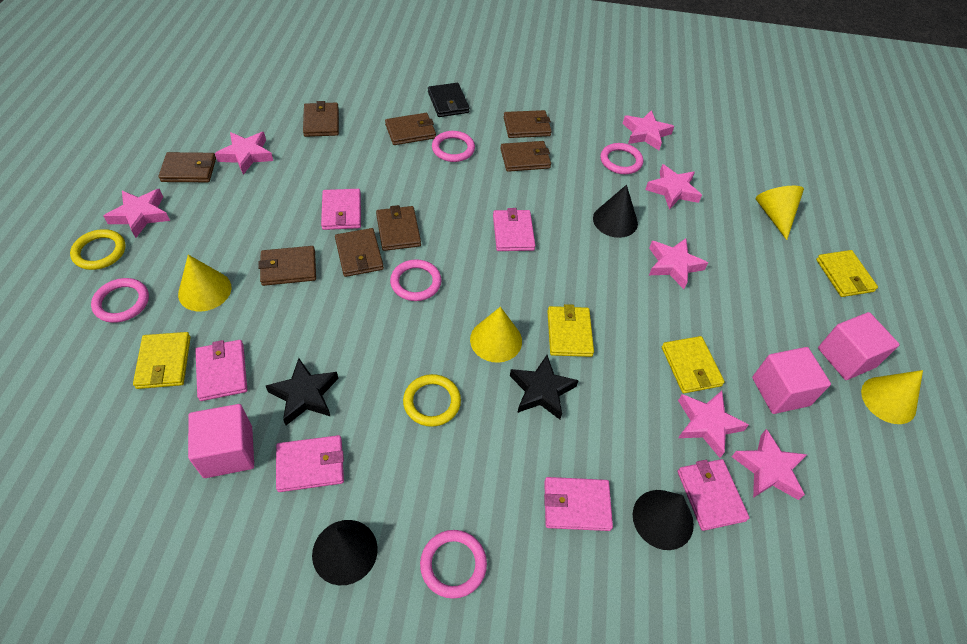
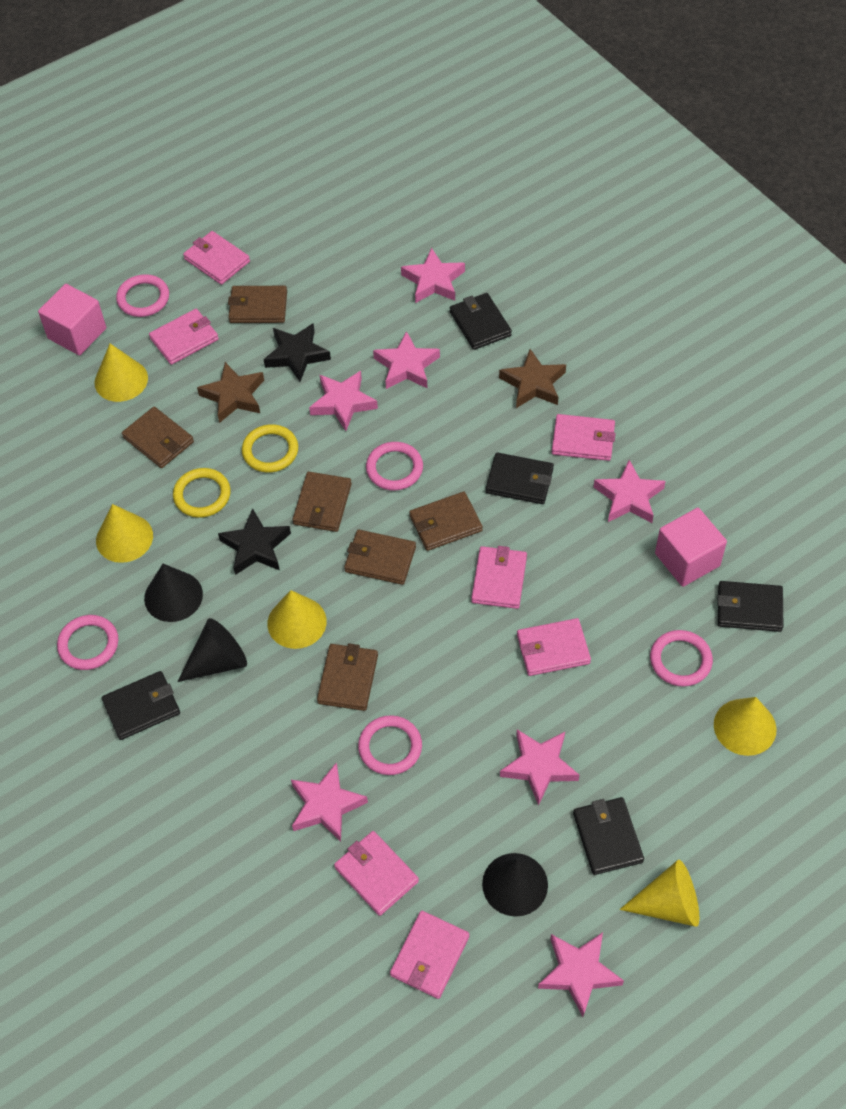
black wallet: 1 -> 5
brown star: 0 -> 2
brown wallet: 8 -> 6
pink cube: 3 -> 2
pink wallet: 6 -> 7
yellow cone: 4 -> 5
yellow wallet: 4 -> 0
· · · · · · ·
THE TASK:
Return the material above exactly; the images stay out.

TASK OUTPUT:
black wallet: 1 -> 5
brown star: 0 -> 2
brown wallet: 8 -> 6
pink cube: 3 -> 2
pink wallet: 6 -> 7
yellow cone: 4 -> 5
yellow wallet: 4 -> 0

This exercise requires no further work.